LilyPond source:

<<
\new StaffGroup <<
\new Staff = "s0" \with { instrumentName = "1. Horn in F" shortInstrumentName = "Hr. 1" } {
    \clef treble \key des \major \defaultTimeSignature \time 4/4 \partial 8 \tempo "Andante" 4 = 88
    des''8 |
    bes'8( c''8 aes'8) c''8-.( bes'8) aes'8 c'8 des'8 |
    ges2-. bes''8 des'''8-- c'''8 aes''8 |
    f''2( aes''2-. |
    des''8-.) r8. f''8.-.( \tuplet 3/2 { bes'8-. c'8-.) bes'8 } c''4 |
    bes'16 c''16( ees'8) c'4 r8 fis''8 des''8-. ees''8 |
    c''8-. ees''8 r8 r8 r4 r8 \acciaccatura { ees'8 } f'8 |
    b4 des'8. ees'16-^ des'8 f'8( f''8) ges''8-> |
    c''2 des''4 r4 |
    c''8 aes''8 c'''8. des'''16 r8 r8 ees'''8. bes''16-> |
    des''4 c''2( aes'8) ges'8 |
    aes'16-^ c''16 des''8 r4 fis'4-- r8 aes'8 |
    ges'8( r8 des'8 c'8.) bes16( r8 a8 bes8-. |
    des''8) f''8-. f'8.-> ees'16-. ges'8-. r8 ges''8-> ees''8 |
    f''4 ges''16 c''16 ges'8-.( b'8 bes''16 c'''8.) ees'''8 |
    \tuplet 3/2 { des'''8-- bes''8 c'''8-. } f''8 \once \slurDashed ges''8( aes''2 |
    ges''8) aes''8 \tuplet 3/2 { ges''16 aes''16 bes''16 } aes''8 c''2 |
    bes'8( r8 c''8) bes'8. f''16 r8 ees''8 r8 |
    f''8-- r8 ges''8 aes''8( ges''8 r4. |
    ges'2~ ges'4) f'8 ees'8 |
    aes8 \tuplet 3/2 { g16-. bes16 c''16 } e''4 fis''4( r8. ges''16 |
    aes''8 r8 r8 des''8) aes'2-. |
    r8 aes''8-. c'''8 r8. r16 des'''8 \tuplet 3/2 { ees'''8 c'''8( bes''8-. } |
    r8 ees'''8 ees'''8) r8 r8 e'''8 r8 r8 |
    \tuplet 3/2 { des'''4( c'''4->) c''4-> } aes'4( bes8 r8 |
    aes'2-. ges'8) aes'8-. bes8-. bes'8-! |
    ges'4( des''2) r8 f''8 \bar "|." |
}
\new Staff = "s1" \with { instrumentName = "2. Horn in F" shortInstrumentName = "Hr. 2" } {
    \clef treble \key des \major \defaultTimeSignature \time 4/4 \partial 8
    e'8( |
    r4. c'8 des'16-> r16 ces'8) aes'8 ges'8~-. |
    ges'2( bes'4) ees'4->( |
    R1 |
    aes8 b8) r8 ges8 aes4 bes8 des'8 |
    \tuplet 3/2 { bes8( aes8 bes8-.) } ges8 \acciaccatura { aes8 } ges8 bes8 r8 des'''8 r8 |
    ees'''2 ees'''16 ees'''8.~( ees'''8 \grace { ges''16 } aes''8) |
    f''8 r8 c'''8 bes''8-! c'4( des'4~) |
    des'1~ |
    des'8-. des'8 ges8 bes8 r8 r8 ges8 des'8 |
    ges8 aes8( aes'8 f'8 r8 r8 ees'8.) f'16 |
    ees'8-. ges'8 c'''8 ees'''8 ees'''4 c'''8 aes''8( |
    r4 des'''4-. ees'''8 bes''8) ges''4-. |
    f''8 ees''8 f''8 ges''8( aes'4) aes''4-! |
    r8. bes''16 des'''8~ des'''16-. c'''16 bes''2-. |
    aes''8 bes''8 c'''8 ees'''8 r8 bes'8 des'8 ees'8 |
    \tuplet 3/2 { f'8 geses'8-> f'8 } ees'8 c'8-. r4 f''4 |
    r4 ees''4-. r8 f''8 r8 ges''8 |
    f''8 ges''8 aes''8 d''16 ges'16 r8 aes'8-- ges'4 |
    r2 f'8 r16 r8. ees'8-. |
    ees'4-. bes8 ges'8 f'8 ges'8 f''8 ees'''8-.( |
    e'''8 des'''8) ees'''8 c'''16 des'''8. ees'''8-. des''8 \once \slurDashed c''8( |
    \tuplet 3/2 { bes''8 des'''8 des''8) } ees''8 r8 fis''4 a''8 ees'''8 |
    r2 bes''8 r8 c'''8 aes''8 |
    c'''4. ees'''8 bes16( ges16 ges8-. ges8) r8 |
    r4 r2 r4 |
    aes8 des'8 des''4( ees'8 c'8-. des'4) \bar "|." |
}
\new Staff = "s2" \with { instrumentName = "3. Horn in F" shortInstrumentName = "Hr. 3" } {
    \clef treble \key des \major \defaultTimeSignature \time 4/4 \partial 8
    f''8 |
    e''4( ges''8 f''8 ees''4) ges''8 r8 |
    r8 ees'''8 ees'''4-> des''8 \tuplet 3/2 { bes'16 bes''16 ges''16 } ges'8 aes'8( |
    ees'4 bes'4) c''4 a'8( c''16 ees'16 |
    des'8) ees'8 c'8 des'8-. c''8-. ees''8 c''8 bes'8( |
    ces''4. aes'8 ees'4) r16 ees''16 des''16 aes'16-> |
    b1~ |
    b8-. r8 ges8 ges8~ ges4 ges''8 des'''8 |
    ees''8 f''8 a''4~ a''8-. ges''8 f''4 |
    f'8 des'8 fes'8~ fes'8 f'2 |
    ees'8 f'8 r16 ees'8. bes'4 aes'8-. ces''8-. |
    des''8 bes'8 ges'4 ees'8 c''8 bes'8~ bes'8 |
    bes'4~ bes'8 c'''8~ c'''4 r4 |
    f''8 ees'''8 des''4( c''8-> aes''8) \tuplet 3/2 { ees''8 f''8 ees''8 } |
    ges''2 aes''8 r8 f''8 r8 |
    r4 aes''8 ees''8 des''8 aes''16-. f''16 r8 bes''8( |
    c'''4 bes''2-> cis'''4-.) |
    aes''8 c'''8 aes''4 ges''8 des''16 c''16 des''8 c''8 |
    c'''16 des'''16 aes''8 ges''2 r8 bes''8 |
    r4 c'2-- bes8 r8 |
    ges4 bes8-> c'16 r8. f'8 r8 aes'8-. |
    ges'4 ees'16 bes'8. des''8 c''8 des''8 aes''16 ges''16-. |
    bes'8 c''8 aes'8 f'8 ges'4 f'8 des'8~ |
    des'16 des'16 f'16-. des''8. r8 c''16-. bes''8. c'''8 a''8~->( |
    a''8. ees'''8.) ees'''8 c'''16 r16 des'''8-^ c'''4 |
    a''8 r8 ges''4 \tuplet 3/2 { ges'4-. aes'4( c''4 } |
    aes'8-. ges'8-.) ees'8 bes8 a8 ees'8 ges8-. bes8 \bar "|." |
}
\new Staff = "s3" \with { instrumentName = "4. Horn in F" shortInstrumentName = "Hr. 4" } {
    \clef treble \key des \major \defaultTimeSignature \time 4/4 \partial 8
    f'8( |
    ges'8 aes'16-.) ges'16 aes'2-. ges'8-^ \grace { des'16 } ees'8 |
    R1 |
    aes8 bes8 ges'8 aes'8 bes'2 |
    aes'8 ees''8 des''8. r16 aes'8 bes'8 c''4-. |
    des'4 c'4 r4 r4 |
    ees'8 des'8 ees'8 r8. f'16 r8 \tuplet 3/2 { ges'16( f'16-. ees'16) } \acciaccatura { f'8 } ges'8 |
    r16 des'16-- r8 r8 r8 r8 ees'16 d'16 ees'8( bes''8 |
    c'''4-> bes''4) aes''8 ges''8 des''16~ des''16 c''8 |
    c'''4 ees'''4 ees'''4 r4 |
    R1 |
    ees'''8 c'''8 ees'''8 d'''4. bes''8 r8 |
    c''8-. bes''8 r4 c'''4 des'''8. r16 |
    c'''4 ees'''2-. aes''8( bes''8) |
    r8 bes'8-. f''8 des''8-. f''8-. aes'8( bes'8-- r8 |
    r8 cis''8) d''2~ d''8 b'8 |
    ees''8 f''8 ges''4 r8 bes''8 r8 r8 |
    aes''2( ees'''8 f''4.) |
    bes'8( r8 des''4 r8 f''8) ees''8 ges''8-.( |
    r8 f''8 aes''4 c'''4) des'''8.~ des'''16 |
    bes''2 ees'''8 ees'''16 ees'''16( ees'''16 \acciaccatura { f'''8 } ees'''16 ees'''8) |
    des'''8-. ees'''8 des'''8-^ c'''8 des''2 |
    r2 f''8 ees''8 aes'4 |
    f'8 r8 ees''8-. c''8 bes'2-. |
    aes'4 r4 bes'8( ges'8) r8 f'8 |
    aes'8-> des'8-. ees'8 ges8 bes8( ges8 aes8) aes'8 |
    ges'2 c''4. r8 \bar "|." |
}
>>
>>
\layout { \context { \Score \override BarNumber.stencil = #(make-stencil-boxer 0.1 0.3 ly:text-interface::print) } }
==*==
_Exercise instructions_.
Locate every line in the data that contains the string "slurDashed" and copy each of those lines.

_The reply_.
    \tuplet 3/2 { des'''8-- bes''8 c'''8-. } f''8 \once \slurDashed ges''8( aes''2 |
    e'''8 des'''8) ees'''8 c'''16 des'''8. ees'''8-. des''8 \once \slurDashed c''8( |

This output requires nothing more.